▶
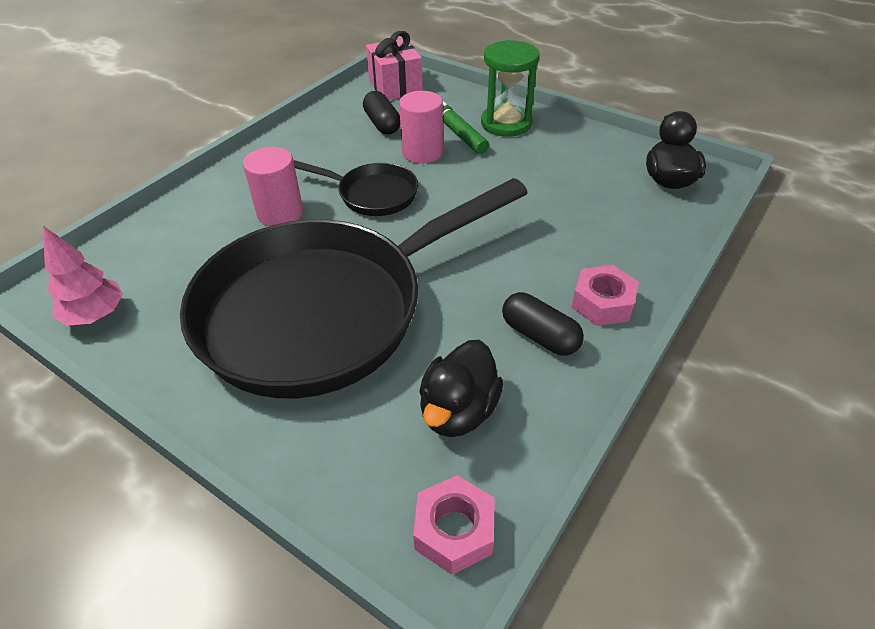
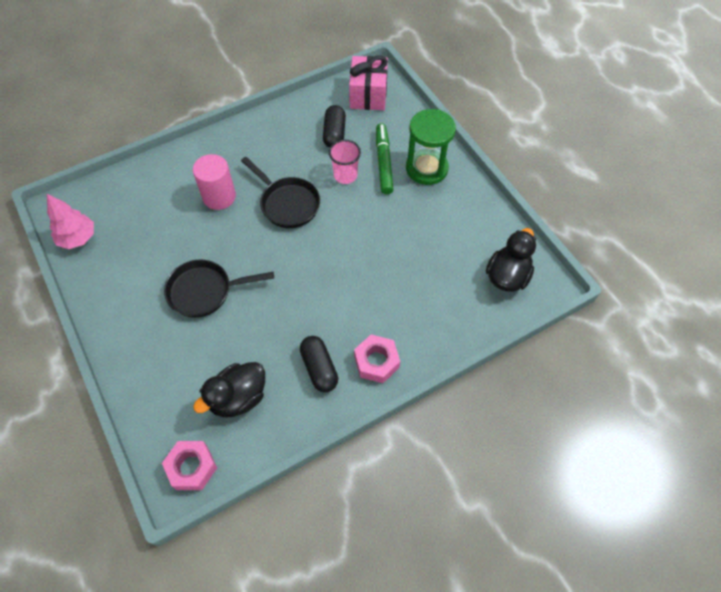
camera: 25 degrees right, 15 degrees up
(325, 310) = (205, 291): black pan -> black pan, size x0.43
(422, 152) = (345, 175): pink cylinder -> pink cup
◀
What to produce | All that is wanted is an exact copy of the lines from the line holding "(325, 310) = (205, 291): black" through the end of the material above, including both.

Solution |
(325, 310) = (205, 291): black pan -> black pan, size x0.43
(422, 152) = (345, 175): pink cylinder -> pink cup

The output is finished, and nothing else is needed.